──────── Records for this exercise

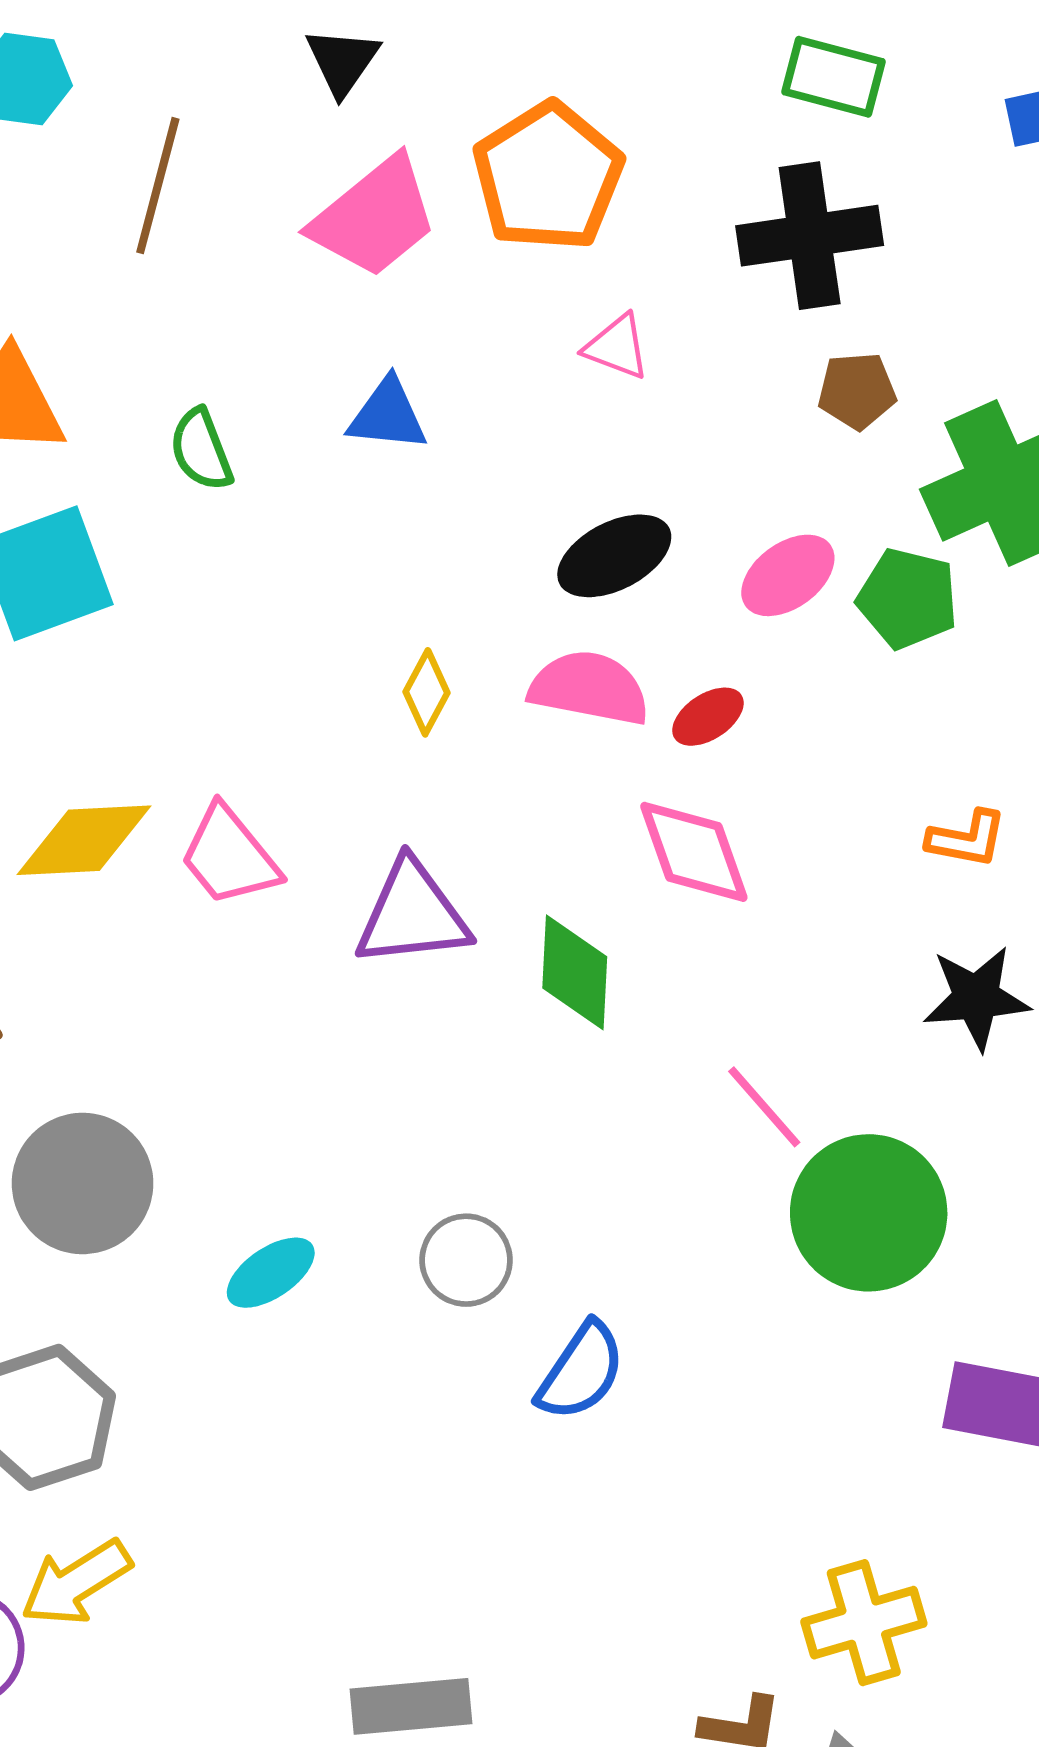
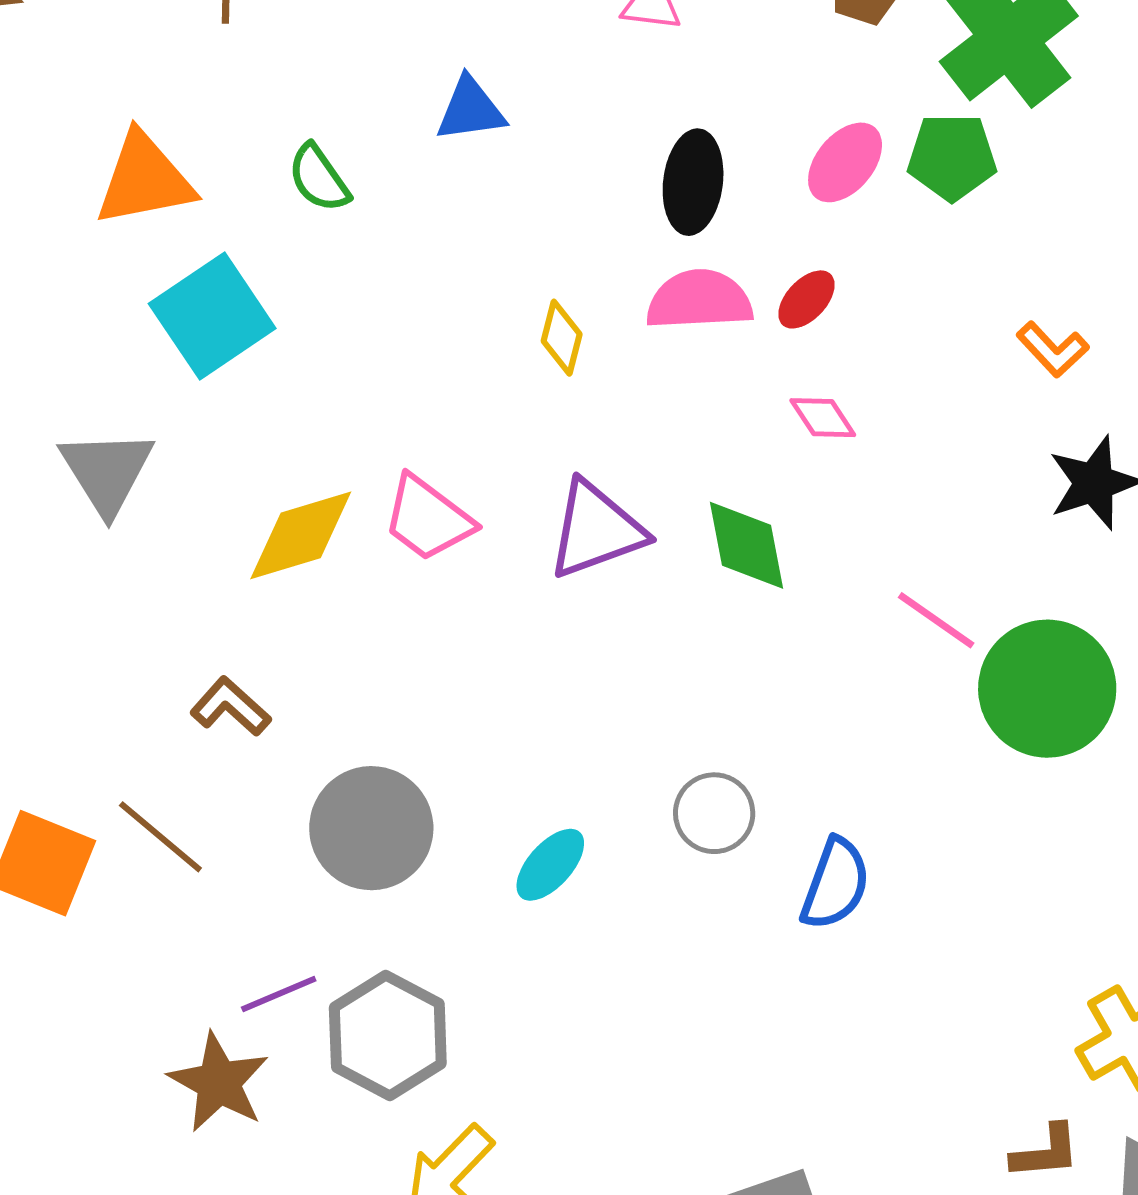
black ellipse: (614, 556) -> (693, 182), turned -42
orange L-shape: (967, 839) -> (1053, 349), turned 50
pink diamond: (694, 852) -> (823, 418), size x0.6

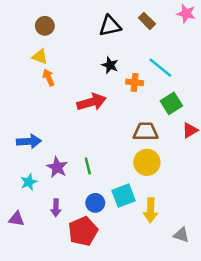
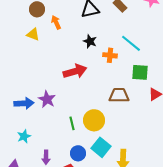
orange arrow: (49, 77) -> (56, 22), moved
green square: (171, 103) -> (140, 72), turned 36
yellow circle: (147, 162) -> (94, 120), moved
purple star: (57, 167) -> (47, 99), moved
cyan square: (124, 196) -> (101, 147), turned -30

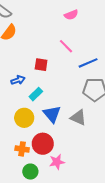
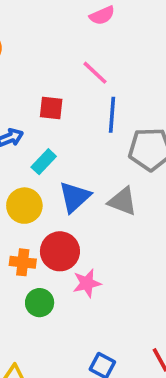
blue line: (88, 63) -> (112, 115), moved, turned -60
blue triangle: (52, 114) -> (75, 197), turned 30

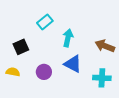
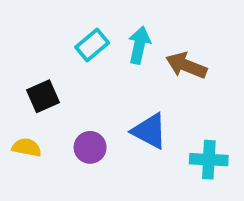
cyan arrow: (68, 38) -> (139, 45), moved
brown arrow: (105, 46) -> (186, 65), moved

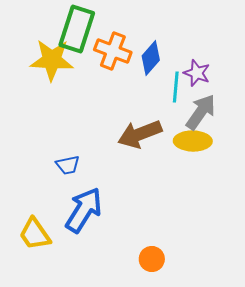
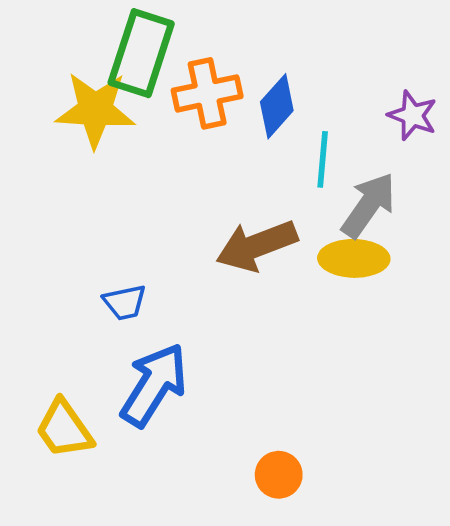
orange cross: (113, 51) -> (207, 93), turned -33
purple star: (197, 73) -> (412, 115), moved

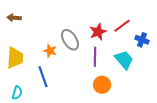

────────────────

* The problem:
Scan the records for lines with the string "orange". Give the number of such lines and nothing else.

* Exercise solution:
3